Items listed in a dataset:
- - -
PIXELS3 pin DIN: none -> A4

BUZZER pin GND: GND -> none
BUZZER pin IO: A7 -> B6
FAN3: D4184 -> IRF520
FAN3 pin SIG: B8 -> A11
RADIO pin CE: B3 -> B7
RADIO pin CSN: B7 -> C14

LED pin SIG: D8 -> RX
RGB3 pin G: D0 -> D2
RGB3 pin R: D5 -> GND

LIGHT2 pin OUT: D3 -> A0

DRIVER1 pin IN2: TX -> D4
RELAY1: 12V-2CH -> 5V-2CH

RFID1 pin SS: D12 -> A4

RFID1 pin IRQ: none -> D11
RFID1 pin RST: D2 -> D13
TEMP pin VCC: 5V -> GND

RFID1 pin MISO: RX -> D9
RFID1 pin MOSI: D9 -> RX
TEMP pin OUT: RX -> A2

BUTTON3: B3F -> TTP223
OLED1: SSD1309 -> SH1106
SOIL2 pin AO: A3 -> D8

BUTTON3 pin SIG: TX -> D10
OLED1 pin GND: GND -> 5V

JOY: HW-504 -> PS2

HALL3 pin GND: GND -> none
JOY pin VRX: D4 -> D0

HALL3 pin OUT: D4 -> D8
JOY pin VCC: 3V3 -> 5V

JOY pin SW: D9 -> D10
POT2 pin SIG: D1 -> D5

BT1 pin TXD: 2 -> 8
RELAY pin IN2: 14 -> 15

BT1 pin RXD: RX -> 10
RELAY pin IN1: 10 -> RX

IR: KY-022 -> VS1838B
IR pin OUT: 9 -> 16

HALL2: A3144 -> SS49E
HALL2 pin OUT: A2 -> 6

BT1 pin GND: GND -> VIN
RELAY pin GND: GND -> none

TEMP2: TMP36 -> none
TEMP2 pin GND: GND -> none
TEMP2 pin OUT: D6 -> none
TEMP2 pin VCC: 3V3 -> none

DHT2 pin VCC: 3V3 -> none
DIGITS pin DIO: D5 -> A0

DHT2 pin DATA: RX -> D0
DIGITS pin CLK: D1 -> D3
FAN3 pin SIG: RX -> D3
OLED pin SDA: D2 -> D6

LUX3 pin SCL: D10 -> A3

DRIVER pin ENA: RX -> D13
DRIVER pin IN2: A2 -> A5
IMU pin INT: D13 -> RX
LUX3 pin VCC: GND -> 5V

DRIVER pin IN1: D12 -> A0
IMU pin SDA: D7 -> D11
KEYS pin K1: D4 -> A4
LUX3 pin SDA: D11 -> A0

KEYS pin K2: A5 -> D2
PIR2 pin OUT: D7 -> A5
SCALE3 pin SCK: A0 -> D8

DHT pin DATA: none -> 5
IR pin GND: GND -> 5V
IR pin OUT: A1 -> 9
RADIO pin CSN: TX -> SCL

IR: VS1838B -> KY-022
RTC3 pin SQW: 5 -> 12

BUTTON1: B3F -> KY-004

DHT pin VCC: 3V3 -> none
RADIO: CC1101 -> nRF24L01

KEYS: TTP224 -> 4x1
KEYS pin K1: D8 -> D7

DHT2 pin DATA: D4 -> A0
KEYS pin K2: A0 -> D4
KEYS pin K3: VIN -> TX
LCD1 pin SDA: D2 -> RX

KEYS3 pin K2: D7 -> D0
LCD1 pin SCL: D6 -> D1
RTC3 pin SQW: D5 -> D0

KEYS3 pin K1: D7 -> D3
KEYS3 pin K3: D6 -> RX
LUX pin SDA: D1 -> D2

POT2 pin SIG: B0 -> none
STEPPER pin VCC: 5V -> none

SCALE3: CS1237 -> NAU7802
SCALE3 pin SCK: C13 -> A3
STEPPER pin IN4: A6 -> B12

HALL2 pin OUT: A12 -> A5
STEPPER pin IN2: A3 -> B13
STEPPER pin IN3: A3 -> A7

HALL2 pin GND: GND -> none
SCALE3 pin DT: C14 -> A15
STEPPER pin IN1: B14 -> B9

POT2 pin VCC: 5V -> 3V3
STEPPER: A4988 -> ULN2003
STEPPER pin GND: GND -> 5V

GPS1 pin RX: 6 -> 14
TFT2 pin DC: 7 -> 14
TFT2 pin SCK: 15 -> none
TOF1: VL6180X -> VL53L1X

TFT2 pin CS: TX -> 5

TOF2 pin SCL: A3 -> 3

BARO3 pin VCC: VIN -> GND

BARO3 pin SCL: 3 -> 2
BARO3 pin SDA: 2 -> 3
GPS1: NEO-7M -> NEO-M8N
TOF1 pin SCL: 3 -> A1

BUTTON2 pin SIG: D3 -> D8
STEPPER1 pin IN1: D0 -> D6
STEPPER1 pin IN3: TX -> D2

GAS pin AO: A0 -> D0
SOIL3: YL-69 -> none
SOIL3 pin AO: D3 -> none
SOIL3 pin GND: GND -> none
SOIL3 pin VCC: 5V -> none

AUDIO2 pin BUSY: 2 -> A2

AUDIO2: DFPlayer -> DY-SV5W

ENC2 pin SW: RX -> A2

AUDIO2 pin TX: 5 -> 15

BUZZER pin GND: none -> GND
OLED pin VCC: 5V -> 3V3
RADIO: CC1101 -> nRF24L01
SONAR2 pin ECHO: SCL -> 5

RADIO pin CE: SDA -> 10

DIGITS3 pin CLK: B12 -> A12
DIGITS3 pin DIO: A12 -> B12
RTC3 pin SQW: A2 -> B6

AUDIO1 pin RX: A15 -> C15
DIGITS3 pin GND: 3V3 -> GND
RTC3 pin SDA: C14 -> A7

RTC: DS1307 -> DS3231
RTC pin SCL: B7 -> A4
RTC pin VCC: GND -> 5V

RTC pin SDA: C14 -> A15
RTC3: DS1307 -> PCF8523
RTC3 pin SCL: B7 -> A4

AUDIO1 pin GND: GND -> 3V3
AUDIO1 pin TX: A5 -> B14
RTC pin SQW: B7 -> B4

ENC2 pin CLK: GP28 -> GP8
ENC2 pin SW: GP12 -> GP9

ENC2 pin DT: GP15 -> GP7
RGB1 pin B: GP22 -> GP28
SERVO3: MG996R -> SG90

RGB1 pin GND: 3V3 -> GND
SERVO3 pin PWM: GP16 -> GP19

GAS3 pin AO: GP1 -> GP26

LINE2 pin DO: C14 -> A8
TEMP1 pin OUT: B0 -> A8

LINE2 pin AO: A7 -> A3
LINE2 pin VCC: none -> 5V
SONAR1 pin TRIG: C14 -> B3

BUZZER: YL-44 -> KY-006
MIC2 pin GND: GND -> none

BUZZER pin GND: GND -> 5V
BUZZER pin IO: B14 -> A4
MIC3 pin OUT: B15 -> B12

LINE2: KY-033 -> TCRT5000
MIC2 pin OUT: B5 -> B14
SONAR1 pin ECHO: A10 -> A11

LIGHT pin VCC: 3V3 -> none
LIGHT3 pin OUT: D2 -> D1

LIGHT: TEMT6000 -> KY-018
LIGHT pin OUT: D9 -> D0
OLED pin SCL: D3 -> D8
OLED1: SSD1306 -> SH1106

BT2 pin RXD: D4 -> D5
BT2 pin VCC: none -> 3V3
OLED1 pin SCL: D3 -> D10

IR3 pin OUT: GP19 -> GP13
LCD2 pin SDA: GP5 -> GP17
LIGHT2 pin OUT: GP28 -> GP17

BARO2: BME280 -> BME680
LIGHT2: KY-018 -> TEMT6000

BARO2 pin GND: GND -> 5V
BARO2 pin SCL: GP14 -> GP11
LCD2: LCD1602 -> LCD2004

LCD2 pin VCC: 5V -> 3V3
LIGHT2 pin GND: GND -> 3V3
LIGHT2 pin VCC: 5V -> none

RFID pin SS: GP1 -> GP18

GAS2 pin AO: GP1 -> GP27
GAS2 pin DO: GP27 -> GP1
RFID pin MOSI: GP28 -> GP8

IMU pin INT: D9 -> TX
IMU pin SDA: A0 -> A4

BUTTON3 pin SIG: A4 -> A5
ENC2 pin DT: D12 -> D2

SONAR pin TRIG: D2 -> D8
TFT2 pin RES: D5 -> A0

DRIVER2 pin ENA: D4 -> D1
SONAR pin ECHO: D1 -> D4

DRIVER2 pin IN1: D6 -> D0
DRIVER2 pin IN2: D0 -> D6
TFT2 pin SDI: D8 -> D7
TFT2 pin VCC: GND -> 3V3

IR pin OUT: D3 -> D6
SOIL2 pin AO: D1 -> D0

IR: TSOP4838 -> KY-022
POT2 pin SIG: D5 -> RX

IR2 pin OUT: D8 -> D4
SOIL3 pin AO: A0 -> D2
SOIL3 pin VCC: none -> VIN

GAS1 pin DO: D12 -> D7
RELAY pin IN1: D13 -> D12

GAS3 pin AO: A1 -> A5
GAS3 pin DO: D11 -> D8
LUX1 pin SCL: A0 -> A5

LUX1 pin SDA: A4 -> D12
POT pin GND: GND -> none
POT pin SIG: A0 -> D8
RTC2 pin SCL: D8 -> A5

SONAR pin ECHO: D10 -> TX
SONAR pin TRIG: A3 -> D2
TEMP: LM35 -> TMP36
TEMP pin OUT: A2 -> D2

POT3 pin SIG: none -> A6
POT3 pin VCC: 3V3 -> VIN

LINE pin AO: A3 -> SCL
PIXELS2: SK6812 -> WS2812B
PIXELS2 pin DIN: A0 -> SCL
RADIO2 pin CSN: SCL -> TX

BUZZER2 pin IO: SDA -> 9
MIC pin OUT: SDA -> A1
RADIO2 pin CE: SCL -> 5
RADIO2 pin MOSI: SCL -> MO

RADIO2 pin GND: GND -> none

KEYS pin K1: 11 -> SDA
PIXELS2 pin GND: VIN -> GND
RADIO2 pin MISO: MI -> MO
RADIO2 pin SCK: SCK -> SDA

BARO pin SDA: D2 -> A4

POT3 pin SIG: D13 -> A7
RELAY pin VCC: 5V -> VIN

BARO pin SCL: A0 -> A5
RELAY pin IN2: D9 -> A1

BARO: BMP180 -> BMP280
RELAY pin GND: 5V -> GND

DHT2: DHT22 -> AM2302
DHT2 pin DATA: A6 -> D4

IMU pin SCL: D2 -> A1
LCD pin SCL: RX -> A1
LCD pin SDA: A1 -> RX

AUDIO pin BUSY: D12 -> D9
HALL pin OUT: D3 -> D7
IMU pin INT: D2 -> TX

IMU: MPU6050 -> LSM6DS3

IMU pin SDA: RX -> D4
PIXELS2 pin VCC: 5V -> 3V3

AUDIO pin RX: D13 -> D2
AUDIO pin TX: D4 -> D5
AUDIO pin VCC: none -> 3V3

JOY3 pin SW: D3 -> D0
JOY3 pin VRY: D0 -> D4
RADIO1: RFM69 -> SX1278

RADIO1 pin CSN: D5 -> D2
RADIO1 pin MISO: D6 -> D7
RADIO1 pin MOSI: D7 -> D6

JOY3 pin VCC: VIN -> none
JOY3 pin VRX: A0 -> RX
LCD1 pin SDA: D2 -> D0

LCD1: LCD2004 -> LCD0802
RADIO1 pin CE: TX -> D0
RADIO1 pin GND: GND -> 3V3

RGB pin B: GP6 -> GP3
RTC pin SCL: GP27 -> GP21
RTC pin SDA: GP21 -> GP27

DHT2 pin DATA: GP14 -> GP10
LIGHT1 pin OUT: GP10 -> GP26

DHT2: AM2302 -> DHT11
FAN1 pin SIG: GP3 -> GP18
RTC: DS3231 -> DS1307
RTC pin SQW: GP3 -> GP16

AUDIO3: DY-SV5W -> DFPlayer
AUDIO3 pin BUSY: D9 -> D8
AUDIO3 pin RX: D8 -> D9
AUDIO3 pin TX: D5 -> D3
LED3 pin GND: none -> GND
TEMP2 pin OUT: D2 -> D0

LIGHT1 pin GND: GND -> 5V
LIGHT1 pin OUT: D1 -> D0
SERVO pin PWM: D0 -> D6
- - -
* **ABOUT THIS TASK**
Write out, word for word, the line containing "IMU pin SCL: D2 -> A1" and every line after it to the end of the data above.

* **SOLUTION TO THIS EXERCISE**
IMU pin SCL: D2 -> A1
LCD pin SCL: RX -> A1
LCD pin SDA: A1 -> RX

AUDIO pin BUSY: D12 -> D9
HALL pin OUT: D3 -> D7
IMU pin INT: D2 -> TX

IMU: MPU6050 -> LSM6DS3

IMU pin SDA: RX -> D4
PIXELS2 pin VCC: 5V -> 3V3

AUDIO pin RX: D13 -> D2
AUDIO pin TX: D4 -> D5
AUDIO pin VCC: none -> 3V3

JOY3 pin SW: D3 -> D0
JOY3 pin VRY: D0 -> D4
RADIO1: RFM69 -> SX1278

RADIO1 pin CSN: D5 -> D2
RADIO1 pin MISO: D6 -> D7
RADIO1 pin MOSI: D7 -> D6

JOY3 pin VCC: VIN -> none
JOY3 pin VRX: A0 -> RX
LCD1 pin SDA: D2 -> D0

LCD1: LCD2004 -> LCD0802
RADIO1 pin CE: TX -> D0
RADIO1 pin GND: GND -> 3V3

RGB pin B: GP6 -> GP3
RTC pin SCL: GP27 -> GP21
RTC pin SDA: GP21 -> GP27

DHT2 pin DATA: GP14 -> GP10
LIGHT1 pin OUT: GP10 -> GP26

DHT2: AM2302 -> DHT11
FAN1 pin SIG: GP3 -> GP18
RTC: DS3231 -> DS1307
RTC pin SQW: GP3 -> GP16

AUDIO3: DY-SV5W -> DFPlayer
AUDIO3 pin BUSY: D9 -> D8
AUDIO3 pin RX: D8 -> D9
AUDIO3 pin TX: D5 -> D3
LED3 pin GND: none -> GND
TEMP2 pin OUT: D2 -> D0

LIGHT1 pin GND: GND -> 5V
LIGHT1 pin OUT: D1 -> D0
SERVO pin PWM: D0 -> D6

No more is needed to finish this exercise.